■ DATA ■
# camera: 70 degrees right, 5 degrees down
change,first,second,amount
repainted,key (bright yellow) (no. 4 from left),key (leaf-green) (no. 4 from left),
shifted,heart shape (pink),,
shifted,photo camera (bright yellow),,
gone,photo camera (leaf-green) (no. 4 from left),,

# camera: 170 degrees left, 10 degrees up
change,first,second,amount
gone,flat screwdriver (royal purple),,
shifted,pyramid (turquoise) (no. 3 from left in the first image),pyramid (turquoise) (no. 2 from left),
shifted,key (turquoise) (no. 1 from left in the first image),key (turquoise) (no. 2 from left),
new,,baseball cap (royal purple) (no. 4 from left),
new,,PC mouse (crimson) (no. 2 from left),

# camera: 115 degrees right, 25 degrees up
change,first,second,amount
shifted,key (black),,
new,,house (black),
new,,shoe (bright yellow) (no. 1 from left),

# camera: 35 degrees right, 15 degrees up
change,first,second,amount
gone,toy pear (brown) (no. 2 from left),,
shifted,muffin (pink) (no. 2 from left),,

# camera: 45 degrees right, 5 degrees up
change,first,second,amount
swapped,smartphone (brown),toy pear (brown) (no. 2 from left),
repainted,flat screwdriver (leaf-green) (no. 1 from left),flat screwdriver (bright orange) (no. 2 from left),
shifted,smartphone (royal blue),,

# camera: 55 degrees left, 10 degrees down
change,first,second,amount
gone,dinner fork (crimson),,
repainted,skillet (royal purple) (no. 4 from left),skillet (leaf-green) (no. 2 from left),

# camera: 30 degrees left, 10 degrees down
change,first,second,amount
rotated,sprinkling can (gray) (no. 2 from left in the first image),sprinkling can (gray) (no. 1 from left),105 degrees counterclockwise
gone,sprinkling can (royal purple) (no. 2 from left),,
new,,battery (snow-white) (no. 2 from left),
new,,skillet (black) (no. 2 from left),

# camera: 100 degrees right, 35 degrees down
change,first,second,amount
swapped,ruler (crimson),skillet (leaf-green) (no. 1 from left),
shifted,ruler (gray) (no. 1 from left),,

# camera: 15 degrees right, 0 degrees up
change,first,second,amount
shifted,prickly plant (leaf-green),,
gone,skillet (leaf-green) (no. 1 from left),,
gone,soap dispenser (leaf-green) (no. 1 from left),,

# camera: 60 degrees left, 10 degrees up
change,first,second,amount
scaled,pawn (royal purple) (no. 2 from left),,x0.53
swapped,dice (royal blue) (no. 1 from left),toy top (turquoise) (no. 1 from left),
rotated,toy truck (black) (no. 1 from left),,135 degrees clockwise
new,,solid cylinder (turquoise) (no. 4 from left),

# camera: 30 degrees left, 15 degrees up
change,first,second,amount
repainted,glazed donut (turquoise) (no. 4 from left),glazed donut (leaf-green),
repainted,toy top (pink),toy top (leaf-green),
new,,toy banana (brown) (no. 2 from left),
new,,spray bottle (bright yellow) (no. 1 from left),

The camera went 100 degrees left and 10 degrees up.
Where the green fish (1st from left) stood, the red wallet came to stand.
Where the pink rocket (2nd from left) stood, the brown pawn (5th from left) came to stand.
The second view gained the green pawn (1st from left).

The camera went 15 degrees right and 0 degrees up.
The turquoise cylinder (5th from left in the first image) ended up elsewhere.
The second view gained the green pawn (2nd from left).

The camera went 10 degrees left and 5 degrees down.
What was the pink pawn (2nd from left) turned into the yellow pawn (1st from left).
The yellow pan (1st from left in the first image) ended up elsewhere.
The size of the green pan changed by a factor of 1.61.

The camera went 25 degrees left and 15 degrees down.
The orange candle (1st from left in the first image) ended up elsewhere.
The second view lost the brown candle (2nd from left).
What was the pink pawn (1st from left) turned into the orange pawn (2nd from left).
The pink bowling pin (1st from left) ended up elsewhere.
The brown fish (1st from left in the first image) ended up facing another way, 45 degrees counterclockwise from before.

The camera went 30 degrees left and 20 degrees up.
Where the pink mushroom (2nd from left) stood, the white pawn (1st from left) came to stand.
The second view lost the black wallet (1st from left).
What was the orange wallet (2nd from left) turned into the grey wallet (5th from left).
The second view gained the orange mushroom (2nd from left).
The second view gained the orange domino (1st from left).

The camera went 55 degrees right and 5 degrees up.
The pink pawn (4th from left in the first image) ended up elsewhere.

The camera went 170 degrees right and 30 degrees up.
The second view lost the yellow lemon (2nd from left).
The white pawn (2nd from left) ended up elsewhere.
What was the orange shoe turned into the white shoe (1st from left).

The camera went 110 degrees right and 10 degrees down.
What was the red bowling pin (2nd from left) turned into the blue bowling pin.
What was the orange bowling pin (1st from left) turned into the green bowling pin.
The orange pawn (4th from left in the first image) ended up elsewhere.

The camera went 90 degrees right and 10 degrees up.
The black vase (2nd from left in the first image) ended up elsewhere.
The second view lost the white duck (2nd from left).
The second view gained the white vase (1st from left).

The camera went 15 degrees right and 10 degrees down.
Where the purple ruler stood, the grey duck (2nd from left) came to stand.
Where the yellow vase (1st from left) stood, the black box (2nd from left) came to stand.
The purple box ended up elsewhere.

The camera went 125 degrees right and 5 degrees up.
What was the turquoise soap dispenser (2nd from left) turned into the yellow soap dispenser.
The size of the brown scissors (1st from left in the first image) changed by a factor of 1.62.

■ TASK GOAL ■
What is needed is a verbatim copy of every line in the records above from the one containing "new,,skillet (black) (no." down to the one containing "gone,skillet (leaf-green) (no.", both included, and nothing more.

■ OUTPUT OF THE EXERCISE ■
new,,skillet (black) (no. 2 from left),

# camera: 100 degrees right, 35 degrees down
change,first,second,amount
swapped,ruler (crimson),skillet (leaf-green) (no. 1 from left),
shifted,ruler (gray) (no. 1 from left),,

# camera: 15 degrees right, 0 degrees up
change,first,second,amount
shifted,prickly plant (leaf-green),,
gone,skillet (leaf-green) (no. 1 from left),,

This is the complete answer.